**Record extracts**

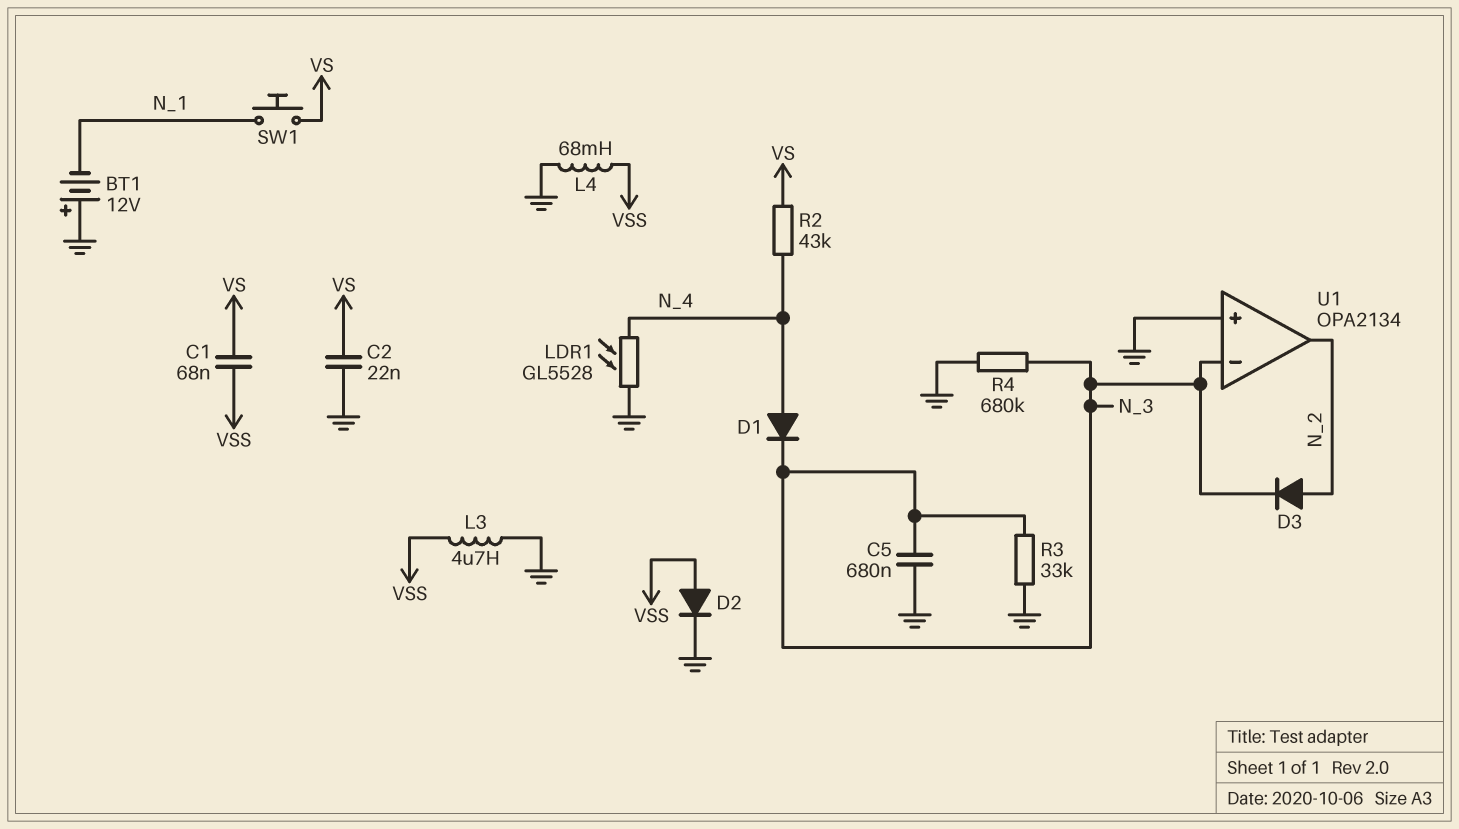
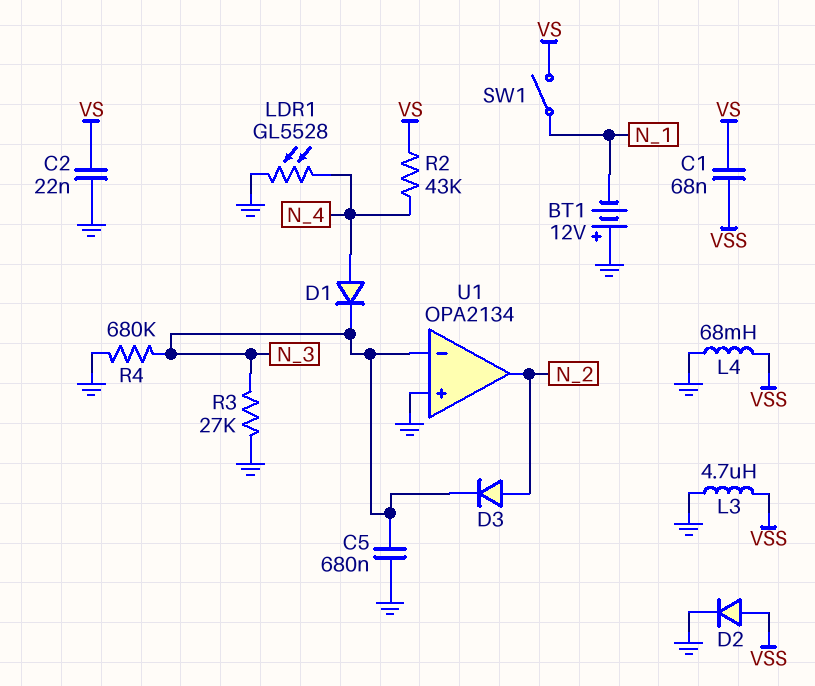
R3: 33k (GND, N_3) -> 27k (GND, N_3)
SW1: button (N_1, VS) -> switch (N_1, VS)

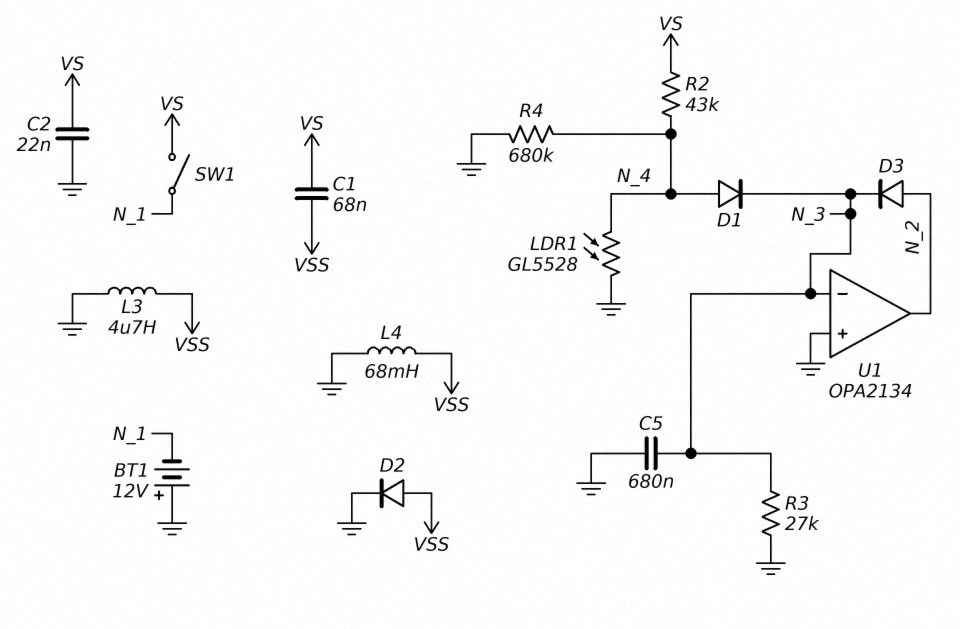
R4: 680k (GND, N_3) -> 680k (GND, N_4)

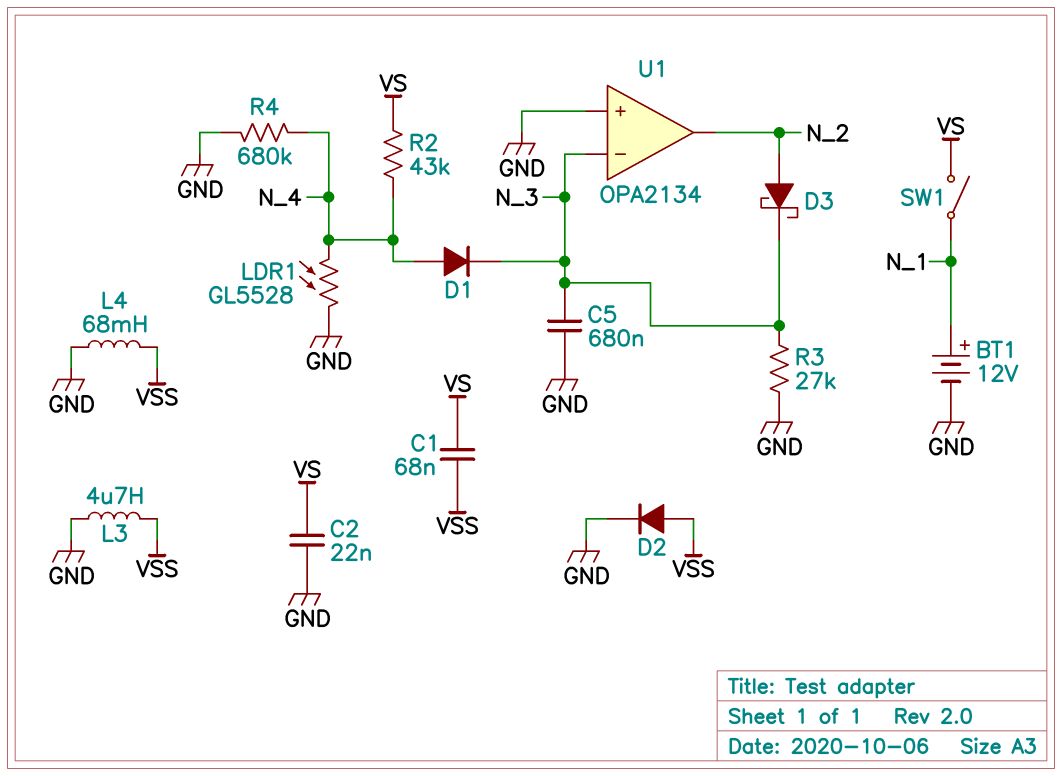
BT1: 12V (plus GND, minus N_1) -> 12V (plus N_1, minus GND)
D3: diode (A N_2, K N_3) -> schottky (A N_2, K N_3)

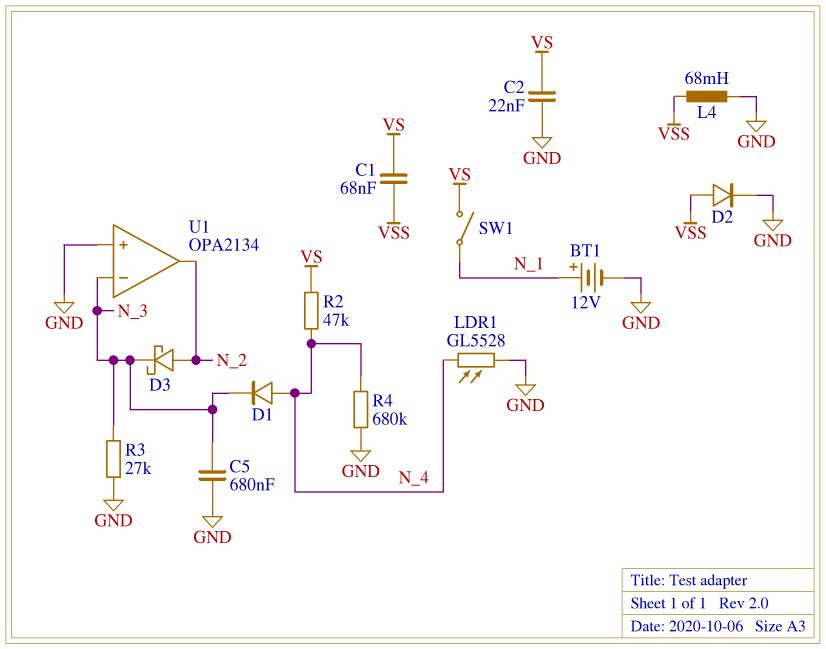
L3: 4.7uH (GND, VSS) -> none
R2: 43k (N_4, VS) -> 47k (N_4, VS)

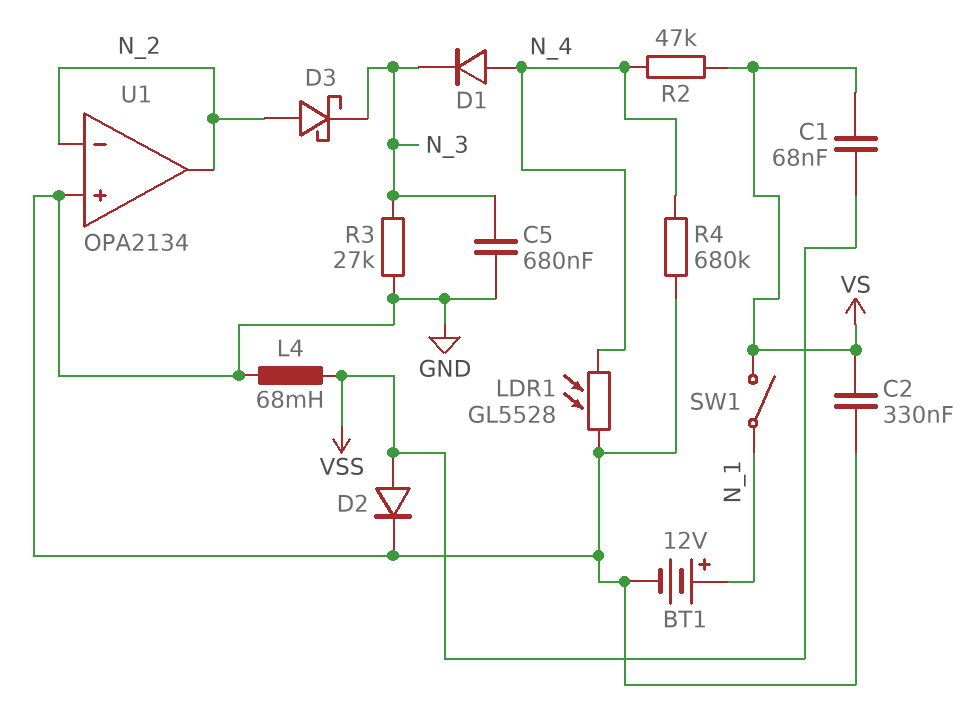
C2: 22nF (GND, VS) -> 330nF (GND, VS)
U1 pin in-: N_3 -> N_2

**Work to complete**
Quote exactly the lines from the line that contains "SW1: button (N_1, VS) -> switch (N_1, VS)" through the last line of the listing, please, leaving out all pictures.

**Answer space**
SW1: button (N_1, VS) -> switch (N_1, VS)

R4: 680k (GND, N_3) -> 680k (GND, N_4)

BT1: 12V (plus GND, minus N_1) -> 12V (plus N_1, minus GND)
D3: diode (A N_2, K N_3) -> schottky (A N_2, K N_3)

L3: 4.7uH (GND, VSS) -> none
R2: 43k (N_4, VS) -> 47k (N_4, VS)

C2: 22nF (GND, VS) -> 330nF (GND, VS)
U1 pin in-: N_3 -> N_2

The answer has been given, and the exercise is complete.